Activity
What follows is a set of records. Repeat every one of them exactly.

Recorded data
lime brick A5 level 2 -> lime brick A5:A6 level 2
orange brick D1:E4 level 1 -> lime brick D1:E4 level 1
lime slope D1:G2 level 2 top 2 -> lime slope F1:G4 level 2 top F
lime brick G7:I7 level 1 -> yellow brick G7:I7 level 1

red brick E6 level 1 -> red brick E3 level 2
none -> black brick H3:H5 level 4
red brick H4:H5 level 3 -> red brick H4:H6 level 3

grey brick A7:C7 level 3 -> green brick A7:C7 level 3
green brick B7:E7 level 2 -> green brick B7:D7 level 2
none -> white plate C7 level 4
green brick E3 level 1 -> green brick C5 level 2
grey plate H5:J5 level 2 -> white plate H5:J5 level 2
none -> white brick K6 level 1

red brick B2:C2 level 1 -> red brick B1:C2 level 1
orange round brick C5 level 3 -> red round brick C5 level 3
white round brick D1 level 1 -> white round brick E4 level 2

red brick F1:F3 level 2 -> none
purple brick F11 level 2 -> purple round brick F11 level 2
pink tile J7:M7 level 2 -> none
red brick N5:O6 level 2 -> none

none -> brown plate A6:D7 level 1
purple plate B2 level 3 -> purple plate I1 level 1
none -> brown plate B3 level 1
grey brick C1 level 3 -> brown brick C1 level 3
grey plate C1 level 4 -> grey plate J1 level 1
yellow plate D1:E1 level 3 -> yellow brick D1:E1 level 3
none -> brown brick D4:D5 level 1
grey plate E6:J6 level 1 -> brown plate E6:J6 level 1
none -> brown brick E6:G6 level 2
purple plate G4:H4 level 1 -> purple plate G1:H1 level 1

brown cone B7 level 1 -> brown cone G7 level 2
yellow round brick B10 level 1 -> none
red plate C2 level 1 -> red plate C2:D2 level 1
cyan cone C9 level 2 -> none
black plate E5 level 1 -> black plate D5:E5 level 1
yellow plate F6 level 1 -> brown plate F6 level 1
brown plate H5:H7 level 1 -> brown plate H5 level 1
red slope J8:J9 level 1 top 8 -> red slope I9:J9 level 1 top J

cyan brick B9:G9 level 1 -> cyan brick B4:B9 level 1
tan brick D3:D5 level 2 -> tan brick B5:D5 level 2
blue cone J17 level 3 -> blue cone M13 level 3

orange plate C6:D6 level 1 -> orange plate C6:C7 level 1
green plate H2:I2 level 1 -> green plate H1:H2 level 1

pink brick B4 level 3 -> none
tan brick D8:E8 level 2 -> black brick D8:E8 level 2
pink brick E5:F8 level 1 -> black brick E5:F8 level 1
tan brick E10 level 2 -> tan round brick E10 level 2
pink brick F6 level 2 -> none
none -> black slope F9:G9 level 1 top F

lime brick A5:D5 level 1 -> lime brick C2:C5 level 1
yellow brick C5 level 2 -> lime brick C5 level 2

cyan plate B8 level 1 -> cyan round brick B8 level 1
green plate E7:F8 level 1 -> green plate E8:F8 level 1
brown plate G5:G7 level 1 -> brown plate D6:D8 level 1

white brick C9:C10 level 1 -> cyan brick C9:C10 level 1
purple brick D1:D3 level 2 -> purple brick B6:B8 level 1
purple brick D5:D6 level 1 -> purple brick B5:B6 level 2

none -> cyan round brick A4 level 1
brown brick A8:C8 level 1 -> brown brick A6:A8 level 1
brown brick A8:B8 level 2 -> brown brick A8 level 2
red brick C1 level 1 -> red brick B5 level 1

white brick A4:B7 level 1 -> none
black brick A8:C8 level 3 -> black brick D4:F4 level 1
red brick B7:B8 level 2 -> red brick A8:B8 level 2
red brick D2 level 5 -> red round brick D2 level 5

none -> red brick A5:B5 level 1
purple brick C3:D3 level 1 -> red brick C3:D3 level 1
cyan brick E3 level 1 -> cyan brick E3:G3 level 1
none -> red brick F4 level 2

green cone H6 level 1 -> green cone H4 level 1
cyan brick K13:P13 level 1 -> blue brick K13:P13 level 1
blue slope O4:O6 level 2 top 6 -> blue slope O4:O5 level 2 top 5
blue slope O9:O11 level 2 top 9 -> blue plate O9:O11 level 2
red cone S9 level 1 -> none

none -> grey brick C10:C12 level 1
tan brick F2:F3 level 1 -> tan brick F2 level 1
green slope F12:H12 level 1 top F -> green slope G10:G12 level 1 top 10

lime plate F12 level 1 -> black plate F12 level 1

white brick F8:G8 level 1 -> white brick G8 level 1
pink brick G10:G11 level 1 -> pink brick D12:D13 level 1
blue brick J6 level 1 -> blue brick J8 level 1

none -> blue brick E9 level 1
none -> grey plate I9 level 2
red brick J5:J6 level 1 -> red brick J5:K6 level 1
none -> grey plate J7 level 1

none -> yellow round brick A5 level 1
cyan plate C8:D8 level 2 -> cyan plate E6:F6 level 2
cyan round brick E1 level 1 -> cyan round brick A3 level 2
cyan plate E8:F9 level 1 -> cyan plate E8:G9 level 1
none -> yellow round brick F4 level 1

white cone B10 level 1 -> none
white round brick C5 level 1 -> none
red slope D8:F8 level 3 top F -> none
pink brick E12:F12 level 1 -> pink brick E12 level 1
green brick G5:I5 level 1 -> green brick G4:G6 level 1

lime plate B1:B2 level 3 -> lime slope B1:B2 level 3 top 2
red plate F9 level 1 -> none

Finished exercise
lime brick A5 level 2 -> lime brick A5:A6 level 2
orange brick D1:E4 level 1 -> lime brick D1:E4 level 1
lime slope D1:G2 level 2 top 2 -> lime slope F1:G4 level 2 top F
lime brick G7:I7 level 1 -> yellow brick G7:I7 level 1

red brick E6 level 1 -> red brick E3 level 2
none -> black brick H3:H5 level 4
red brick H4:H5 level 3 -> red brick H4:H6 level 3

grey brick A7:C7 level 3 -> green brick A7:C7 level 3
green brick B7:E7 level 2 -> green brick B7:D7 level 2
none -> white plate C7 level 4
green brick E3 level 1 -> green brick C5 level 2
grey plate H5:J5 level 2 -> white plate H5:J5 level 2
none -> white brick K6 level 1

red brick B2:C2 level 1 -> red brick B1:C2 level 1
orange round brick C5 level 3 -> red round brick C5 level 3
white round brick D1 level 1 -> white round brick E4 level 2

red brick F1:F3 level 2 -> none
purple brick F11 level 2 -> purple round brick F11 level 2
pink tile J7:M7 level 2 -> none
red brick N5:O6 level 2 -> none

none -> brown plate A6:D7 level 1
purple plate B2 level 3 -> purple plate I1 level 1
none -> brown plate B3 level 1
grey brick C1 level 3 -> brown brick C1 level 3
grey plate C1 level 4 -> grey plate J1 level 1
yellow plate D1:E1 level 3 -> yellow brick D1:E1 level 3
none -> brown brick D4:D5 level 1
grey plate E6:J6 level 1 -> brown plate E6:J6 level 1
none -> brown brick E6:G6 level 2
purple plate G4:H4 level 1 -> purple plate G1:H1 level 1

brown cone B7 level 1 -> brown cone G7 level 2
yellow round brick B10 level 1 -> none
red plate C2 level 1 -> red plate C2:D2 level 1
cyan cone C9 level 2 -> none
black plate E5 level 1 -> black plate D5:E5 level 1
yellow plate F6 level 1 -> brown plate F6 level 1
brown plate H5:H7 level 1 -> brown plate H5 level 1
red slope J8:J9 level 1 top 8 -> red slope I9:J9 level 1 top J

cyan brick B9:G9 level 1 -> cyan brick B4:B9 level 1
tan brick D3:D5 level 2 -> tan brick B5:D5 level 2
blue cone J17 level 3 -> blue cone M13 level 3

orange plate C6:D6 level 1 -> orange plate C6:C7 level 1
green plate H2:I2 level 1 -> green plate H1:H2 level 1

pink brick B4 level 3 -> none
tan brick D8:E8 level 2 -> black brick D8:E8 level 2
pink brick E5:F8 level 1 -> black brick E5:F8 level 1
tan brick E10 level 2 -> tan round brick E10 level 2
pink brick F6 level 2 -> none
none -> black slope F9:G9 level 1 top F

lime brick A5:D5 level 1 -> lime brick C2:C5 level 1
yellow brick C5 level 2 -> lime brick C5 level 2

cyan plate B8 level 1 -> cyan round brick B8 level 1
green plate E7:F8 level 1 -> green plate E8:F8 level 1
brown plate G5:G7 level 1 -> brown plate D6:D8 level 1

white brick C9:C10 level 1 -> cyan brick C9:C10 level 1
purple brick D1:D3 level 2 -> purple brick B6:B8 level 1
purple brick D5:D6 level 1 -> purple brick B5:B6 level 2

none -> cyan round brick A4 level 1
brown brick A8:C8 level 1 -> brown brick A6:A8 level 1
brown brick A8:B8 level 2 -> brown brick A8 level 2
red brick C1 level 1 -> red brick B5 level 1

white brick A4:B7 level 1 -> none
black brick A8:C8 level 3 -> black brick D4:F4 level 1
red brick B7:B8 level 2 -> red brick A8:B8 level 2
red brick D2 level 5 -> red round brick D2 level 5

none -> red brick A5:B5 level 1
purple brick C3:D3 level 1 -> red brick C3:D3 level 1
cyan brick E3 level 1 -> cyan brick E3:G3 level 1
none -> red brick F4 level 2

green cone H6 level 1 -> green cone H4 level 1
cyan brick K13:P13 level 1 -> blue brick K13:P13 level 1
blue slope O4:O6 level 2 top 6 -> blue slope O4:O5 level 2 top 5
blue slope O9:O11 level 2 top 9 -> blue plate O9:O11 level 2
red cone S9 level 1 -> none

none -> grey brick C10:C12 level 1
tan brick F2:F3 level 1 -> tan brick F2 level 1
green slope F12:H12 level 1 top F -> green slope G10:G12 level 1 top 10

lime plate F12 level 1 -> black plate F12 level 1

white brick F8:G8 level 1 -> white brick G8 level 1
pink brick G10:G11 level 1 -> pink brick D12:D13 level 1
blue brick J6 level 1 -> blue brick J8 level 1

none -> blue brick E9 level 1
none -> grey plate I9 level 2
red brick J5:J6 level 1 -> red brick J5:K6 level 1
none -> grey plate J7 level 1

none -> yellow round brick A5 level 1
cyan plate C8:D8 level 2 -> cyan plate E6:F6 level 2
cyan round brick E1 level 1 -> cyan round brick A3 level 2
cyan plate E8:F9 level 1 -> cyan plate E8:G9 level 1
none -> yellow round brick F4 level 1

white cone B10 level 1 -> none
white round brick C5 level 1 -> none
red slope D8:F8 level 3 top F -> none
pink brick E12:F12 level 1 -> pink brick E12 level 1
green brick G5:I5 level 1 -> green brick G4:G6 level 1

lime plate B1:B2 level 3 -> lime slope B1:B2 level 3 top 2
red plate F9 level 1 -> none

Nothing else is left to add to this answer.